__Required action__: Print every one of the records verbatim, omitting nothing.

__Dataset entries__:
◇ ◇ ◇ ◇

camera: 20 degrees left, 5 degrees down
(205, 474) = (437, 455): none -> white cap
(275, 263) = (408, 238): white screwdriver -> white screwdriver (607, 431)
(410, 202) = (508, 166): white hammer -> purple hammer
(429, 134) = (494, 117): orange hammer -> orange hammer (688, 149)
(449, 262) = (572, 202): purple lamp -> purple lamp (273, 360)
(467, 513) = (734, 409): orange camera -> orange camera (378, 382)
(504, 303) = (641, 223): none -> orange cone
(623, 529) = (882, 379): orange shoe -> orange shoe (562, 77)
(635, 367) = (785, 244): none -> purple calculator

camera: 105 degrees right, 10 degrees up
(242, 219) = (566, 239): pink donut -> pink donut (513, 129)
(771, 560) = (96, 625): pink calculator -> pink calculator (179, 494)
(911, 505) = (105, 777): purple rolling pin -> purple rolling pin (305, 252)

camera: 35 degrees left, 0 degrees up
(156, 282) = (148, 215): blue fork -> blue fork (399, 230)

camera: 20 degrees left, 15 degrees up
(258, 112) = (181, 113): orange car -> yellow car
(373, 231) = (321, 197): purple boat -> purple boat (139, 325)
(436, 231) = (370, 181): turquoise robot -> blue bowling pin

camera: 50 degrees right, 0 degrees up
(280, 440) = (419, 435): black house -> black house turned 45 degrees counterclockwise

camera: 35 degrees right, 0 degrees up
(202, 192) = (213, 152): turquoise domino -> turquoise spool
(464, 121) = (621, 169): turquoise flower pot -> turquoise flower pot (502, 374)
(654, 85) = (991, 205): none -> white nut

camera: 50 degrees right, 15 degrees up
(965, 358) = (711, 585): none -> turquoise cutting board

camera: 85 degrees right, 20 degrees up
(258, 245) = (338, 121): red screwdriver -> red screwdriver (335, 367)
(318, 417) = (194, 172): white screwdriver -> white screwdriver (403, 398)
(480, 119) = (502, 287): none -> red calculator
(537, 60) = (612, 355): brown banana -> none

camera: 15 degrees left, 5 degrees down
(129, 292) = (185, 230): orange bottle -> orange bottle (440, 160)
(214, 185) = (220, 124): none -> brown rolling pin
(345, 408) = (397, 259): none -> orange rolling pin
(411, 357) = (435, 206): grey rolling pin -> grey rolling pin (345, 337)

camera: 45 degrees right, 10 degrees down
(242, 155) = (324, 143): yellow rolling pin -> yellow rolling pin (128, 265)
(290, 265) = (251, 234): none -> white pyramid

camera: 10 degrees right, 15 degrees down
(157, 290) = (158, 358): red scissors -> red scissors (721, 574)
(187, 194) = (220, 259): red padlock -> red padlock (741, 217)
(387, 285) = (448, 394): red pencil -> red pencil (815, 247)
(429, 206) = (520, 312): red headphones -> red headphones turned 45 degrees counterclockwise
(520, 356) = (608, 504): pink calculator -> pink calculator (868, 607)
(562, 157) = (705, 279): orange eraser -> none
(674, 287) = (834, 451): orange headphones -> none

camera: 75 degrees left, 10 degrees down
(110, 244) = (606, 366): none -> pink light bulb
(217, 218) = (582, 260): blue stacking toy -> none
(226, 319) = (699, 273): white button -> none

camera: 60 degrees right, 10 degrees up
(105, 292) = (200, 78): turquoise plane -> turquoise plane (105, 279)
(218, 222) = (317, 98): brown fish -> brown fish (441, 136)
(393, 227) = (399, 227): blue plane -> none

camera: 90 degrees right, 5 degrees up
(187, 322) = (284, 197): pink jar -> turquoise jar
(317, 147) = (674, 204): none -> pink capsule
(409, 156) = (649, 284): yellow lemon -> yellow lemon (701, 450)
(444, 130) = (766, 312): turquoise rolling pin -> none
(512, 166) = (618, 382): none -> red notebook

◇ ◇ ◇ ◇

__Worked solution__:
camera: 20 degrees left, 5 degrees down
(205, 474) = (437, 455): none -> white cap
(275, 263) = (408, 238): white screwdriver -> white screwdriver (607, 431)
(410, 202) = (508, 166): white hammer -> purple hammer
(429, 134) = (494, 117): orange hammer -> orange hammer (688, 149)
(449, 262) = (572, 202): purple lamp -> purple lamp (273, 360)
(467, 513) = (734, 409): orange camera -> orange camera (378, 382)
(504, 303) = (641, 223): none -> orange cone
(623, 529) = (882, 379): orange shoe -> orange shoe (562, 77)
(635, 367) = (785, 244): none -> purple calculator

camera: 105 degrees right, 10 degrees up
(242, 219) = (566, 239): pink donut -> pink donut (513, 129)
(771, 560) = (96, 625): pink calculator -> pink calculator (179, 494)
(911, 505) = (105, 777): purple rolling pin -> purple rolling pin (305, 252)

camera: 35 degrees left, 0 degrees up
(156, 282) = (148, 215): blue fork -> blue fork (399, 230)

camera: 20 degrees left, 15 degrees up
(258, 112) = (181, 113): orange car -> yellow car
(373, 231) = (321, 197): purple boat -> purple boat (139, 325)
(436, 231) = (370, 181): turquoise robot -> blue bowling pin

camera: 50 degrees right, 0 degrees up
(280, 440) = (419, 435): black house -> black house turned 45 degrees counterclockwise

camera: 35 degrees right, 0 degrees up
(202, 192) = (213, 152): turquoise domino -> turquoise spool
(464, 121) = (621, 169): turquoise flower pot -> turquoise flower pot (502, 374)
(654, 85) = (991, 205): none -> white nut

camera: 50 degrees right, 15 degrees up
(965, 358) = (711, 585): none -> turquoise cutting board

camera: 85 degrees right, 20 degrees up
(258, 245) = (338, 121): red screwdriver -> red screwdriver (335, 367)
(318, 417) = (194, 172): white screwdriver -> white screwdriver (403, 398)
(480, 119) = (502, 287): none -> red calculator
(537, 60) = (612, 355): brown banana -> none

camera: 15 degrees left, 5 degrees down
(129, 292) = (185, 230): orange bottle -> orange bottle (440, 160)
(214, 185) = (220, 124): none -> brown rolling pin
(345, 408) = (397, 259): none -> orange rolling pin
(411, 357) = (435, 206): grey rolling pin -> grey rolling pin (345, 337)

camera: 45 degrees right, 10 degrees down
(242, 155) = (324, 143): yellow rolling pin -> yellow rolling pin (128, 265)
(290, 265) = (251, 234): none -> white pyramid

camera: 10 degrees right, 15 degrees down
(157, 290) = (158, 358): red scissors -> red scissors (721, 574)
(187, 194) = (220, 259): red padlock -> red padlock (741, 217)
(387, 285) = (448, 394): red pencil -> red pencil (815, 247)
(429, 206) = (520, 312): red headphones -> red headphones turned 45 degrees counterclockwise
(520, 356) = (608, 504): pink calculator -> pink calculator (868, 607)
(562, 157) = (705, 279): orange eraser -> none
(674, 287) = (834, 451): orange headphones -> none

camera: 75 degrees left, 10 degrees down
(110, 244) = (606, 366): none -> pink light bulb
(217, 218) = (582, 260): blue stacking toy -> none
(226, 319) = (699, 273): white button -> none

camera: 60 degrees right, 10 degrees up
(105, 292) = (200, 78): turquoise plane -> turquoise plane (105, 279)
(218, 222) = (317, 98): brown fish -> brown fish (441, 136)
(393, 227) = (399, 227): blue plane -> none

camera: 90 degrees right, 5 degrees up
(187, 322) = (284, 197): pink jar -> turquoise jar
(317, 147) = (674, 204): none -> pink capsule
(409, 156) = (649, 284): yellow lemon -> yellow lemon (701, 450)
(444, 130) = (766, 312): turquoise rolling pin -> none
(512, 166) = (618, 382): none -> red notebook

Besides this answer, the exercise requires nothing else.